Task prompt
In the listing below, find the line holding "Segment every instance" and the line holding "Find <item>carcinoma</item>.". Write out those two lines and all lines between, exactly, and nothing more.

Records supplied
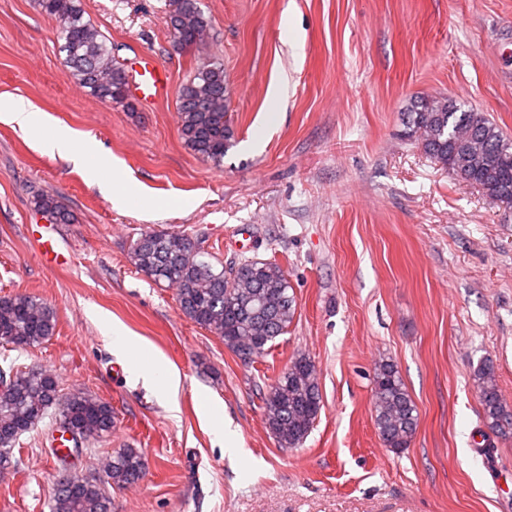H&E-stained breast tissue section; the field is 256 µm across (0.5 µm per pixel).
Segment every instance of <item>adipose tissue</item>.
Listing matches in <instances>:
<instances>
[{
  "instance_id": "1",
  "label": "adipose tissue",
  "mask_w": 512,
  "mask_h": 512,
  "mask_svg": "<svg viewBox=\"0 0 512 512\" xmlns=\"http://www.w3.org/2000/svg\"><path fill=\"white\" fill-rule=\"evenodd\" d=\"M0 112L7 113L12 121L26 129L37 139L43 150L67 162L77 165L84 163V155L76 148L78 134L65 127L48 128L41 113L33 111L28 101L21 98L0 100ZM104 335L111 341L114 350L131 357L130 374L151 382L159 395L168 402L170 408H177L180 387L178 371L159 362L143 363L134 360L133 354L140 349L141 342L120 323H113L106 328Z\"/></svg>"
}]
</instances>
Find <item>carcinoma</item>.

* * *

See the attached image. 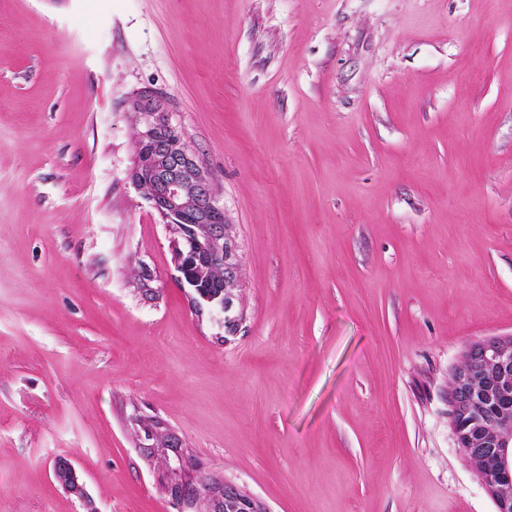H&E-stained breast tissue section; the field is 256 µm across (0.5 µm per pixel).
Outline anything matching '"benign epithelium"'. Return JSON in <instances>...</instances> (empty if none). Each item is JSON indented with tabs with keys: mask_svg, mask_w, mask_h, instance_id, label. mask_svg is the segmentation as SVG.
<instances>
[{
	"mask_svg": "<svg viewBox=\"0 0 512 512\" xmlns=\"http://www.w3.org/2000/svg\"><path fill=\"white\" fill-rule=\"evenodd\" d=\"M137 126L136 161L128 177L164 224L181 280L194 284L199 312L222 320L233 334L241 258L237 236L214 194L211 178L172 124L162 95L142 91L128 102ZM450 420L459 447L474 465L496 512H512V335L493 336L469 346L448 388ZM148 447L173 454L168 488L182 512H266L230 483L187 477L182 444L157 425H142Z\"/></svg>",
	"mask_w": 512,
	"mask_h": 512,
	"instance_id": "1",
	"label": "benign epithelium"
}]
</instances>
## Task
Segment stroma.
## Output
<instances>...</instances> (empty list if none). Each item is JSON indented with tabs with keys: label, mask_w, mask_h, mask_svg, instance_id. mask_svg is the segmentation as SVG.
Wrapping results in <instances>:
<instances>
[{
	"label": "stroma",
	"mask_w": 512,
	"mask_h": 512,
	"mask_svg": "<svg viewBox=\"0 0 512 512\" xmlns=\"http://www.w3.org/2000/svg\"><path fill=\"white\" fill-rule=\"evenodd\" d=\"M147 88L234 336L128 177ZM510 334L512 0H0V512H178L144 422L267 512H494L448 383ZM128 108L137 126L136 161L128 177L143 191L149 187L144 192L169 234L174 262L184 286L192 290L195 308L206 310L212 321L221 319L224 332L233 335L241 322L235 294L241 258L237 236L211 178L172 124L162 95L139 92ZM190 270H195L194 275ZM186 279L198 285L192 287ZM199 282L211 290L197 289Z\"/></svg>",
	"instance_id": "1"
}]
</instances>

Problem solution
Segment every instance of <item>adipose tissue</item>.
Listing matches in <instances>:
<instances>
[{
  "instance_id": "1",
  "label": "adipose tissue",
  "mask_w": 512,
  "mask_h": 512,
  "mask_svg": "<svg viewBox=\"0 0 512 512\" xmlns=\"http://www.w3.org/2000/svg\"><path fill=\"white\" fill-rule=\"evenodd\" d=\"M0 112L7 113L12 121L26 129L37 139L43 150L67 162L77 165L84 163V155L76 148L78 134L65 127L48 128L41 113L33 111L28 101L21 98L0 100ZM104 335L111 341L114 350L131 357L130 374L151 382L159 395L168 402L170 408H177L180 387L178 371L159 362L143 363L134 360L133 354L140 349L141 342L120 323H113L106 328Z\"/></svg>"
}]
</instances>
Find <item>carcinoma</item>.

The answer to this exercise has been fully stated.